◆ **What the task requires**: Beginning with the line that contains "black line: (26, 233) -> (36, 223), moved" and concluding with the final line of the listing below, output each line exactly, and only those lines.

◆ **Supplied data**:
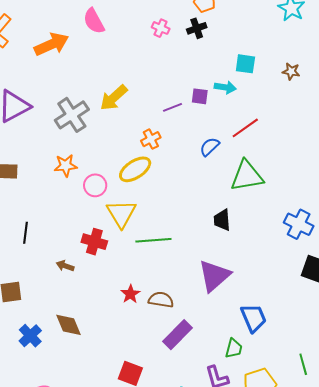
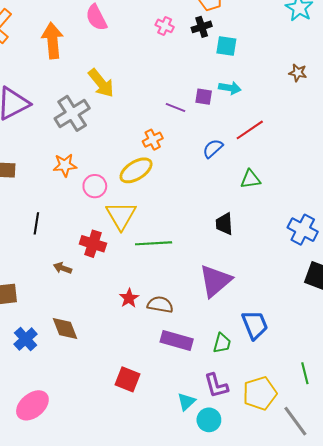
orange arrow: (51, 44) -> (53, 41), turned -72
cyan square: (245, 64) -> (226, 46), moved
yellow arrow: (114, 98) -> (101, 83), moved, turned -88
purple line: (173, 107) -> (176, 108), turned 42
green triangle: (247, 176) -> (251, 179), size x0.6
black line: (26, 233) -> (36, 223), moved
purple rectangle: (178, 335) -> (177, 341), turned 60
green trapezoid: (234, 348) -> (222, 343), moved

◆ **Answer to this task**:
black line: (26, 233) -> (36, 223), moved
purple rectangle: (178, 335) -> (177, 341), turned 60
green trapezoid: (234, 348) -> (222, 343), moved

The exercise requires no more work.